Information provided
────────

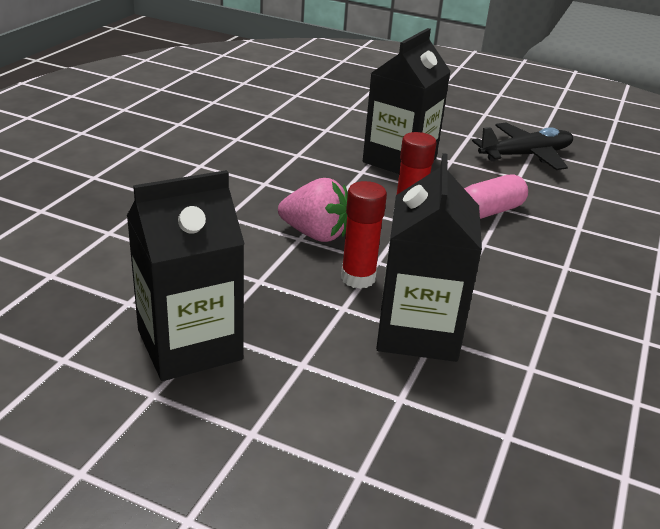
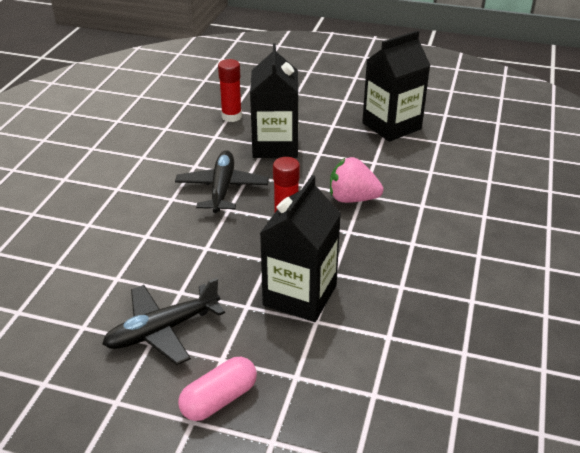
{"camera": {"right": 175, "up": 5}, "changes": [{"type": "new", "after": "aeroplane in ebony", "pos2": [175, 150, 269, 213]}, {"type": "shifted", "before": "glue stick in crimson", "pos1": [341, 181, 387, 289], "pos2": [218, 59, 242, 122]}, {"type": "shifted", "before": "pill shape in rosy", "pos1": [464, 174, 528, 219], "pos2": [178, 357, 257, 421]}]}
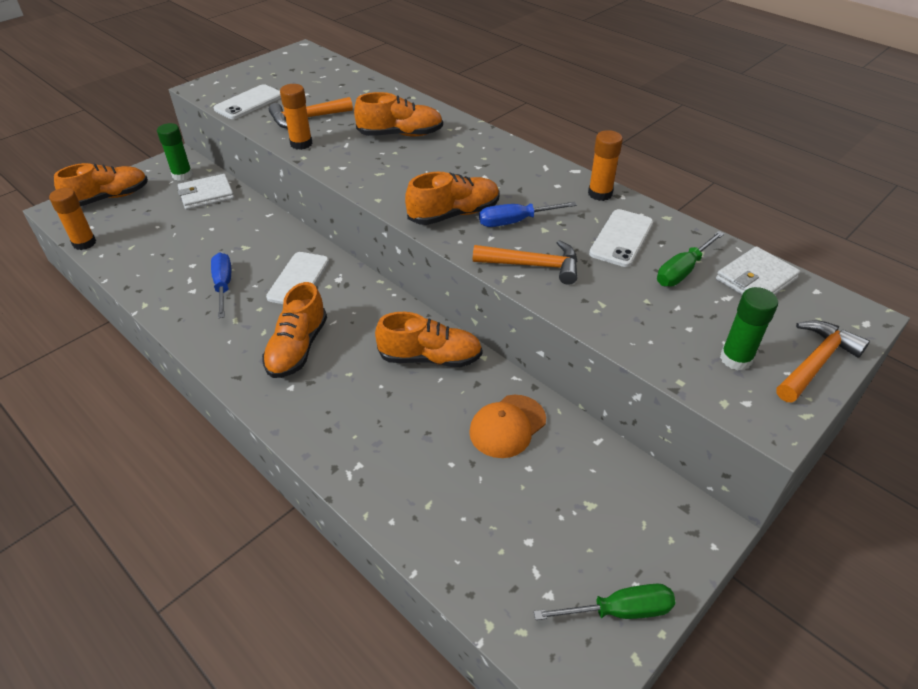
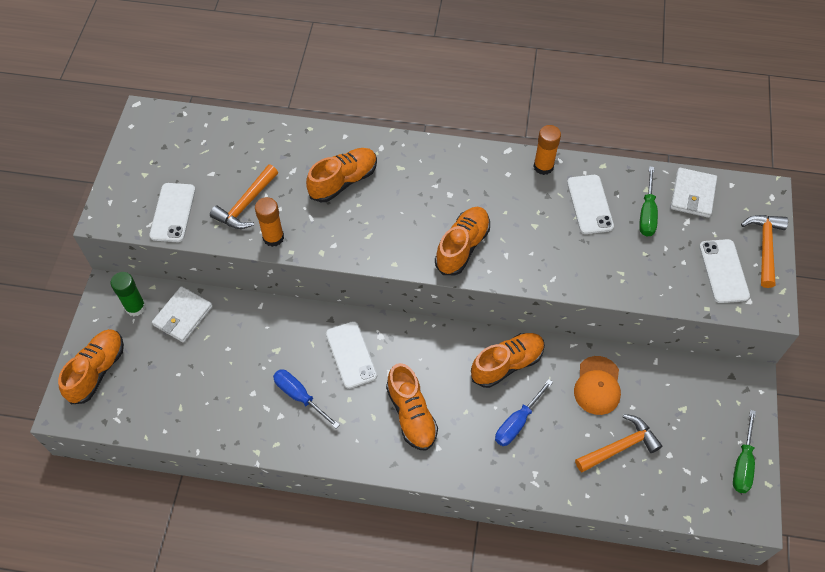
{"camera": {"right": -35, "up": 15}, "changes": [{"type": "gone", "before": "glue stick in orange", "pos1": [49, 188, 96, 250]}, {"type": "shifted", "before": "hammer in orange", "pos1": [473, 240, 578, 285], "pos2": [575, 414, 662, 472]}, {"type": "shifted", "before": "screwdriver in blue", "pos1": [479, 202, 577, 227], "pos2": [495, 379, 553, 446]}, {"type": "swapped", "before": "glue stick in emerald", "after": "phone in snow-white", "pos1": [720, 287, 778, 370], "pos2": [699, 239, 750, 303]}, {"type": "rotated", "before": "screwdriver in emerald", "pos1": [534, 584, 676, 620], "pos2": [733, 410, 756, 493], "turn": 150}]}
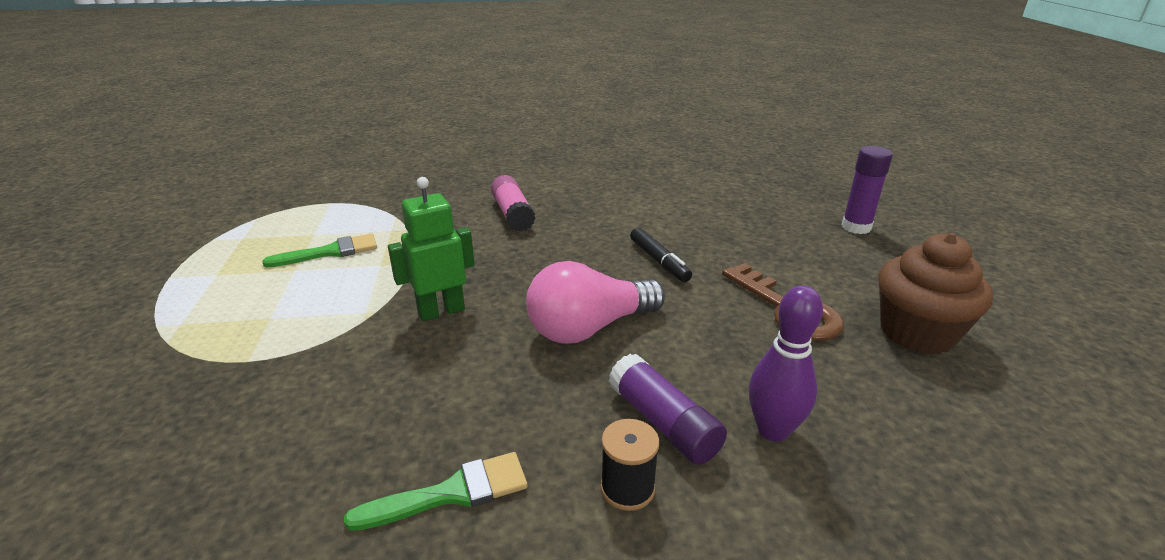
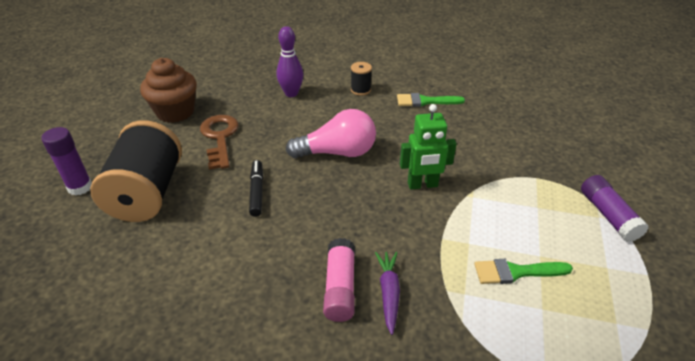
{"camera": {"right": -160, "up": 10}, "changes": [{"type": "new", "after": "spool in ebony", "pos2": [90, 120, 182, 222]}, {"type": "new", "after": "toy carrot in purple", "pos2": [375, 252, 400, 335]}, {"type": "shifted", "before": "glue stick in purple", "pos1": [609, 354, 727, 465], "pos2": [581, 175, 649, 242]}]}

────────

When a line in the listing has the word "ebony", return that line.

{"camera": {"right": 175, "up": 5}, "changes": [{"type": "new", "after": "aeroplane in ebony", "pos2": [175, 150, 269, 213]}, {"type": "shifted", "before": "glue stick in crimson", "pos1": [341, 181, 387, 289], "pos2": [218, 59, 242, 122]}, {"type": "shifted", "before": "pill shape in rosy", "pos1": [464, 174, 528, 219], "pos2": [178, 357, 257, 421]}]}
{"camera": {"right": -160, "up": 10}, "changes": [{"type": "new", "after": "spool in ebony", "pos2": [90, 120, 182, 222]}, {"type": "new", "after": "toy carrot in purple", "pos2": [375, 252, 400, 335]}, {"type": "shifted", "before": "glue stick in purple", "pos1": [609, 354, 727, 465], "pos2": [581, 175, 649, 242]}]}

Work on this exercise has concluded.